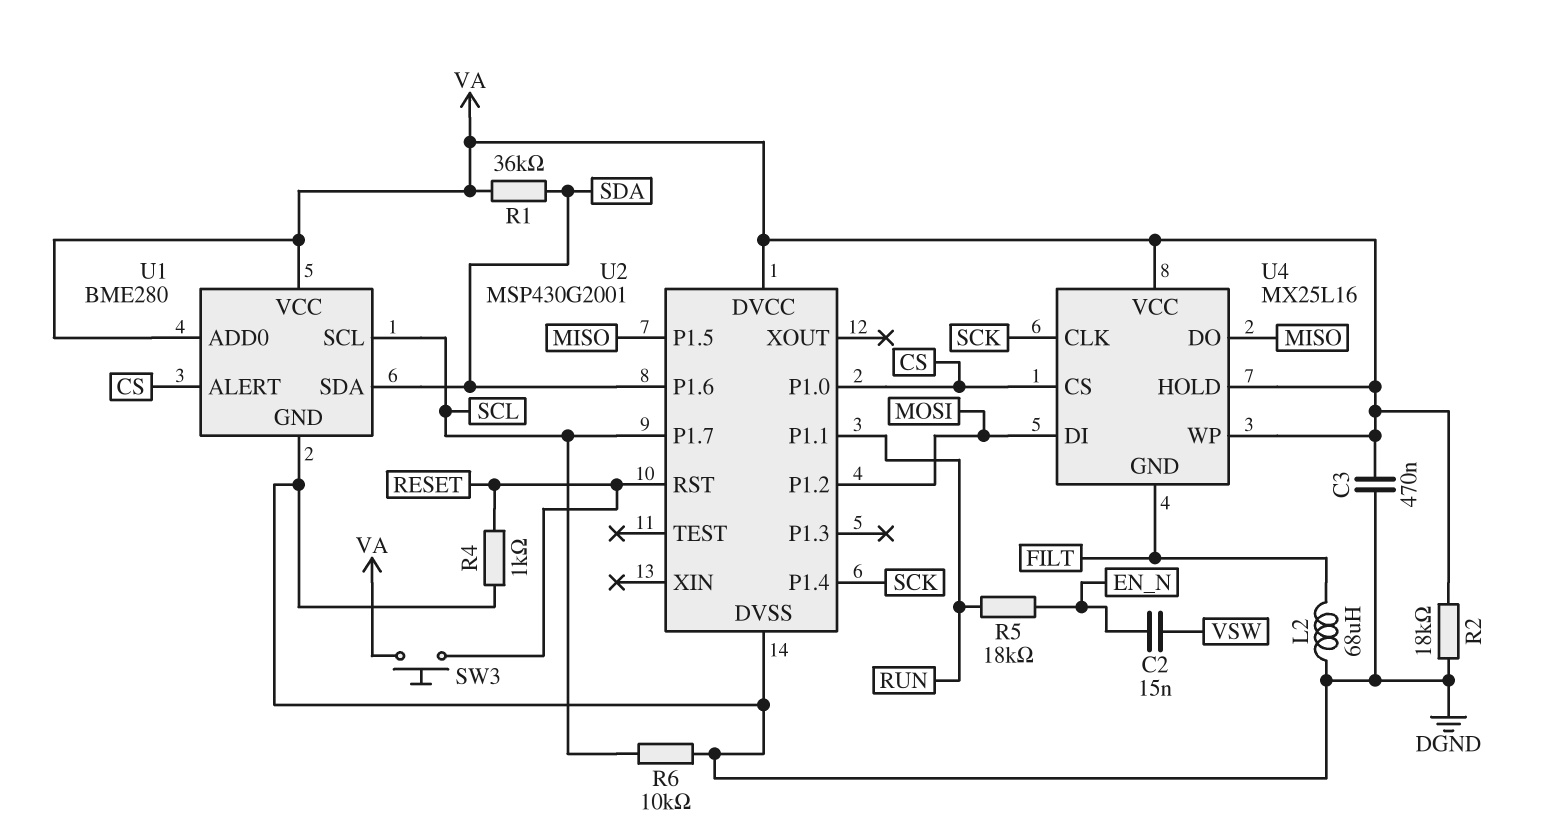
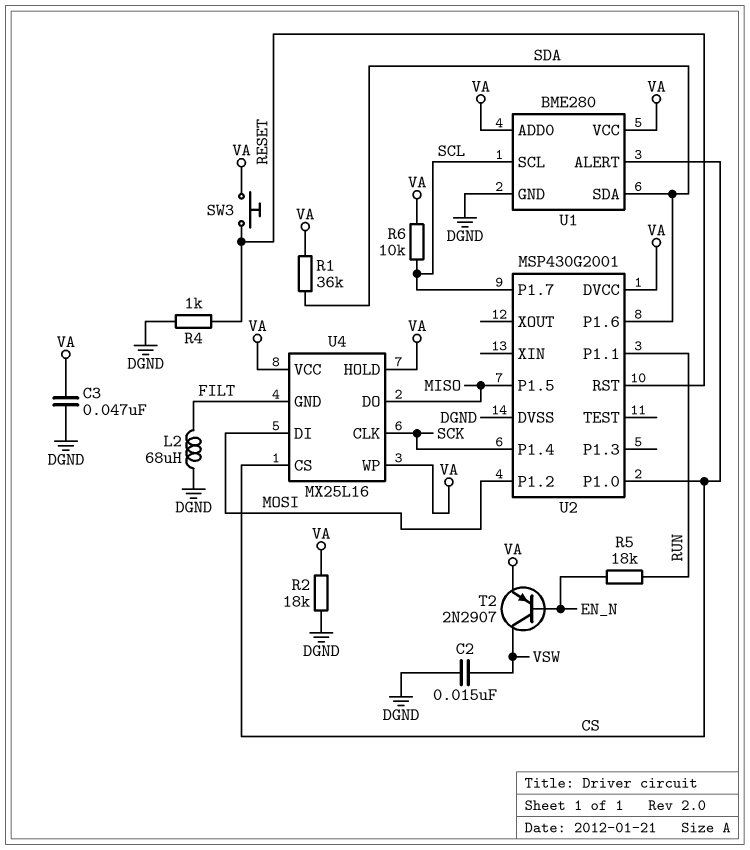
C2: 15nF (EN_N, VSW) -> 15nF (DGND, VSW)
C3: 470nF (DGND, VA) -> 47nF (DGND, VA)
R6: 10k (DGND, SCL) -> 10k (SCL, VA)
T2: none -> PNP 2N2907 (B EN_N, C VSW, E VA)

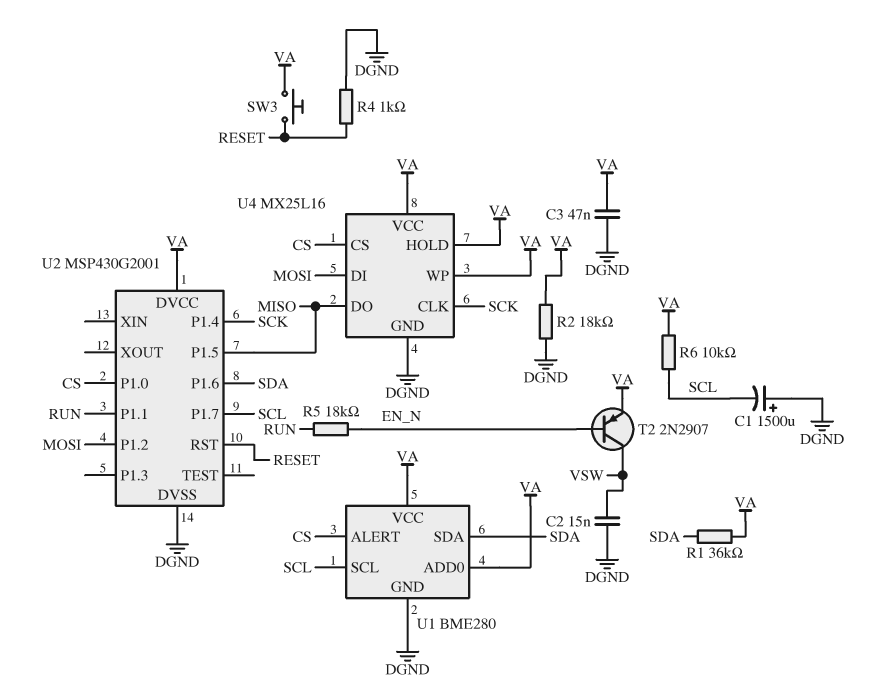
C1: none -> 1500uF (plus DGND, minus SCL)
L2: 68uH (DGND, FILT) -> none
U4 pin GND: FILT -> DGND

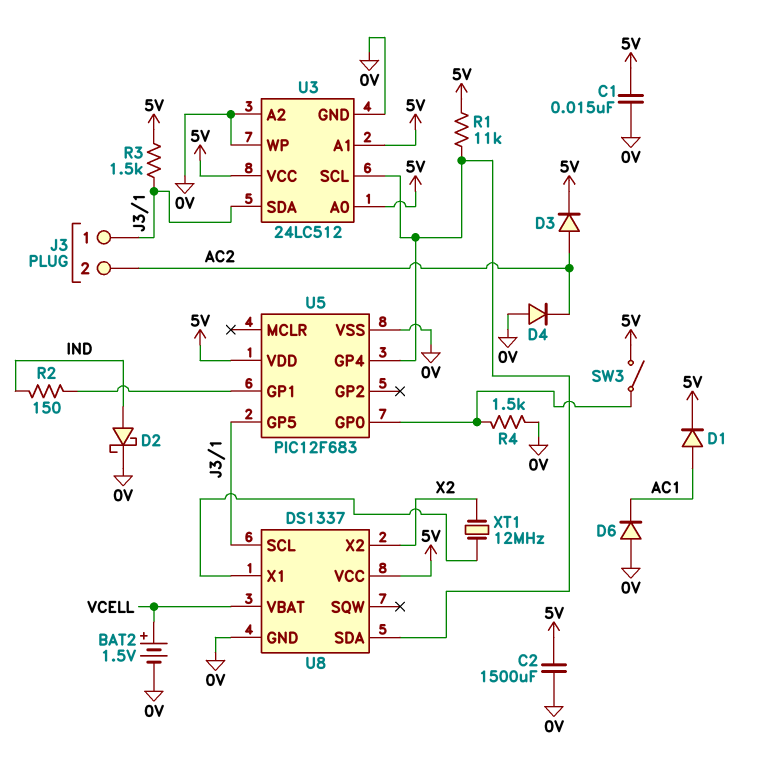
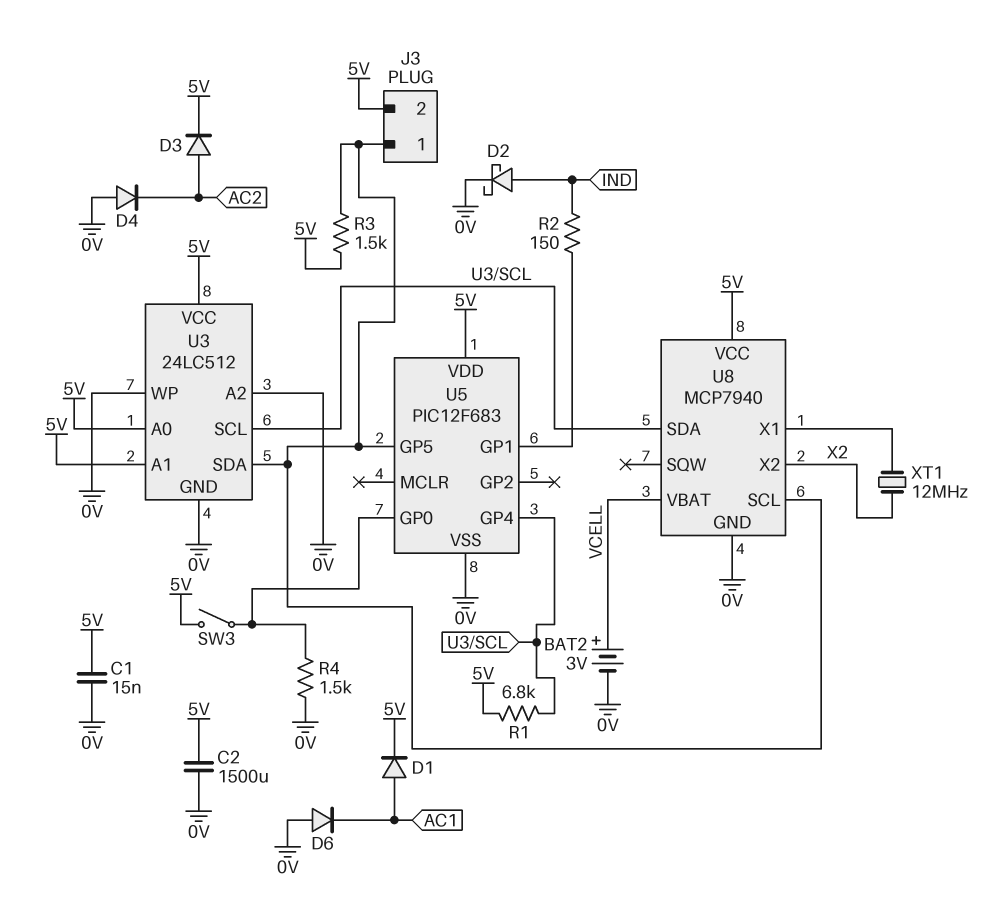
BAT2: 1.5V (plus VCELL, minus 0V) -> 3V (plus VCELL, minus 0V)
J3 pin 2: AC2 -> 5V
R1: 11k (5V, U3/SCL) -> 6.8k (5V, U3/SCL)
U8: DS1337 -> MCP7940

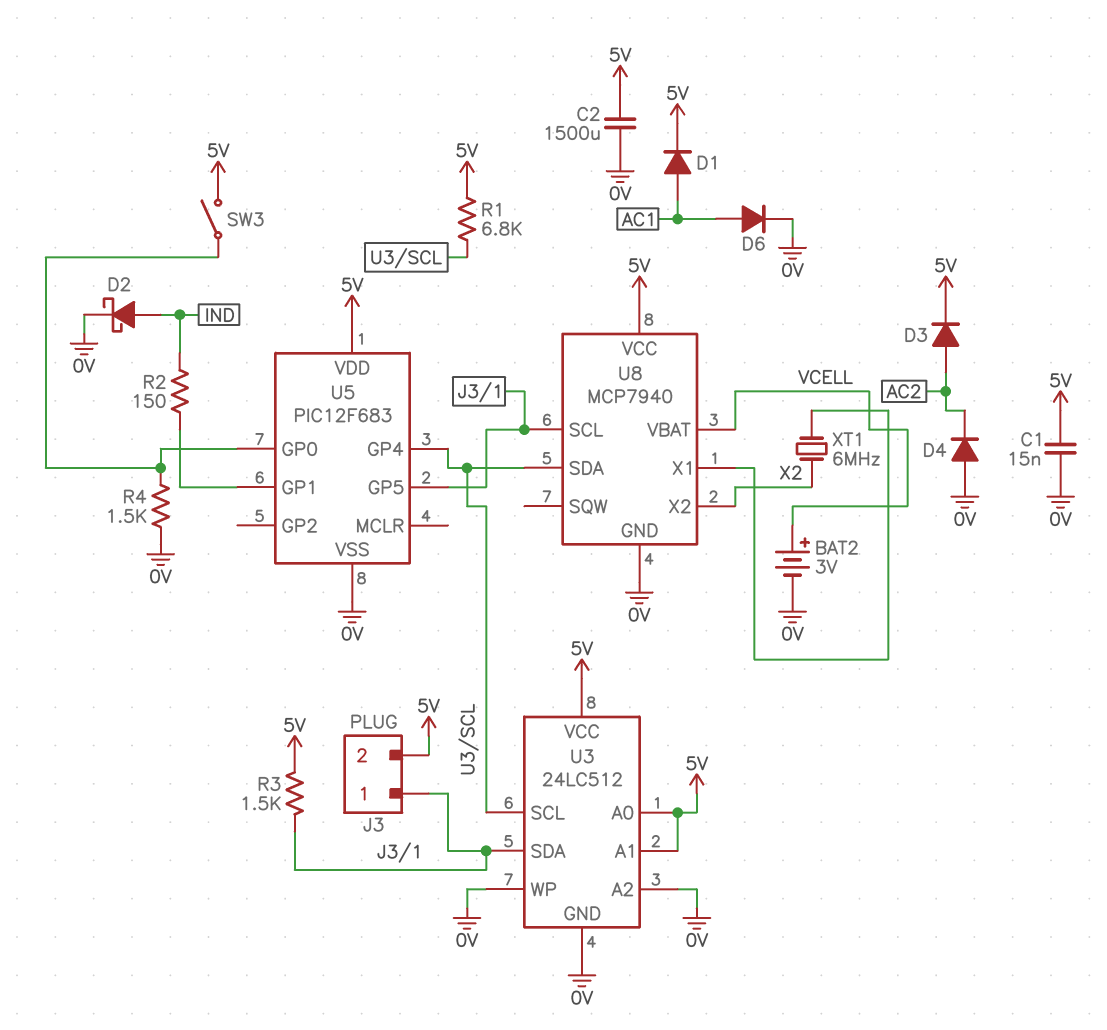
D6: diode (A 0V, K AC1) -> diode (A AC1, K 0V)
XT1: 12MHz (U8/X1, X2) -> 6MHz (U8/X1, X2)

────────

Since the copy should hold text only, set down each record exactly and leave the pictures out.

_Exercise answer_
C2: 15nF (EN_N, VSW) -> 15nF (DGND, VSW)
C3: 470nF (DGND, VA) -> 47nF (DGND, VA)
R6: 10k (DGND, SCL) -> 10k (SCL, VA)
T2: none -> PNP 2N2907 (B EN_N, C VSW, E VA)

C1: none -> 1500uF (plus DGND, minus SCL)
L2: 68uH (DGND, FILT) -> none
U4 pin GND: FILT -> DGND

BAT2: 1.5V (plus VCELL, minus 0V) -> 3V (plus VCELL, minus 0V)
J3 pin 2: AC2 -> 5V
R1: 11k (5V, U3/SCL) -> 6.8k (5V, U3/SCL)
U8: DS1337 -> MCP7940

D6: diode (A 0V, K AC1) -> diode (A AC1, K 0V)
XT1: 12MHz (U8/X1, X2) -> 6MHz (U8/X1, X2)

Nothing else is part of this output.